> _Work request_: Report back every line in the data that includes the string "gray".

··· Source records

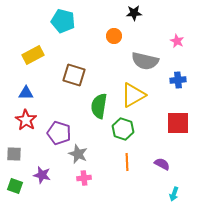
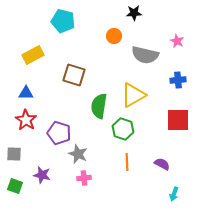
gray semicircle: moved 6 px up
red square: moved 3 px up
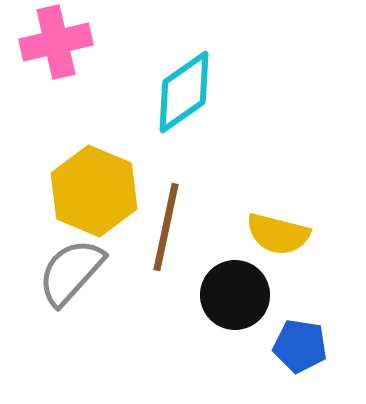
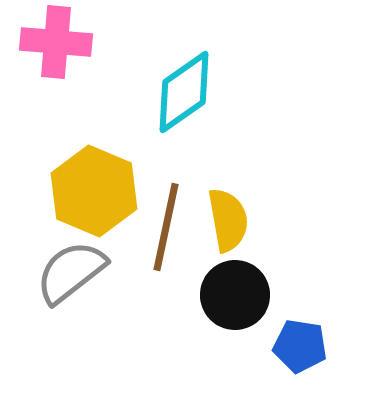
pink cross: rotated 18 degrees clockwise
yellow semicircle: moved 50 px left, 14 px up; rotated 114 degrees counterclockwise
gray semicircle: rotated 10 degrees clockwise
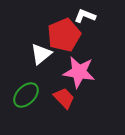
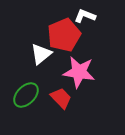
red trapezoid: moved 3 px left
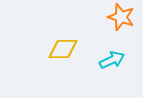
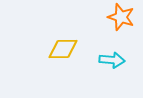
cyan arrow: rotated 30 degrees clockwise
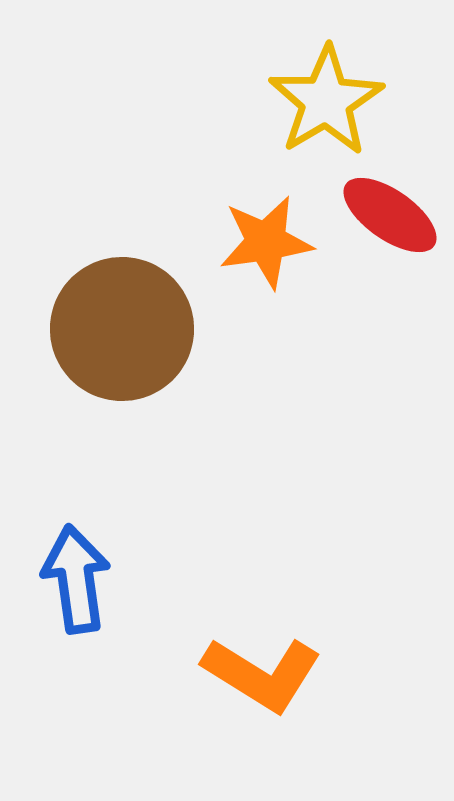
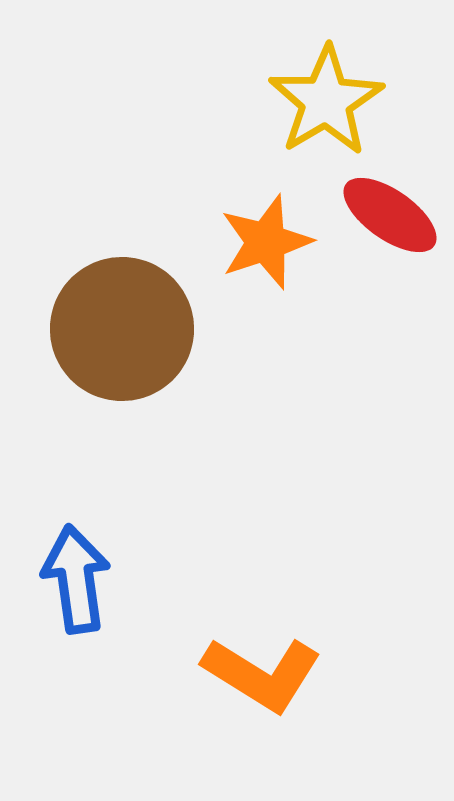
orange star: rotated 10 degrees counterclockwise
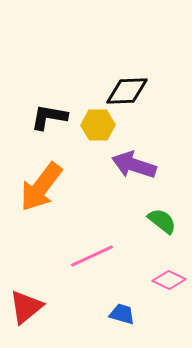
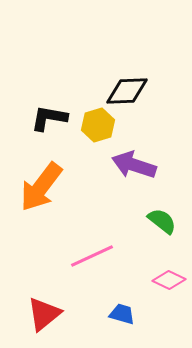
black L-shape: moved 1 px down
yellow hexagon: rotated 16 degrees counterclockwise
red triangle: moved 18 px right, 7 px down
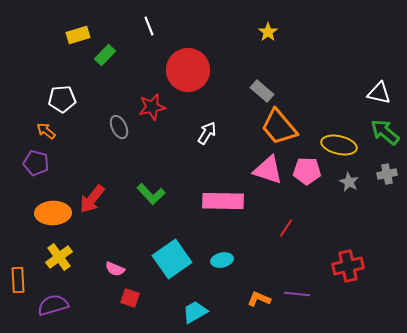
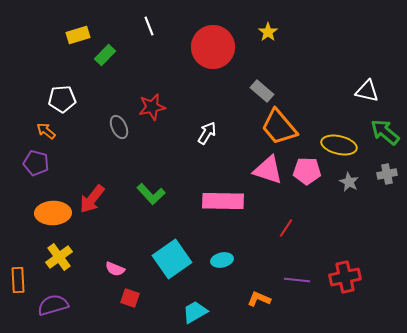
red circle: moved 25 px right, 23 px up
white triangle: moved 12 px left, 2 px up
red cross: moved 3 px left, 11 px down
purple line: moved 14 px up
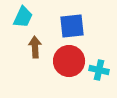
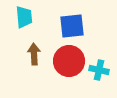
cyan trapezoid: moved 1 px right; rotated 30 degrees counterclockwise
brown arrow: moved 1 px left, 7 px down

······

> _Answer to the problem_:
gray semicircle: moved 6 px up
gray semicircle: rotated 10 degrees clockwise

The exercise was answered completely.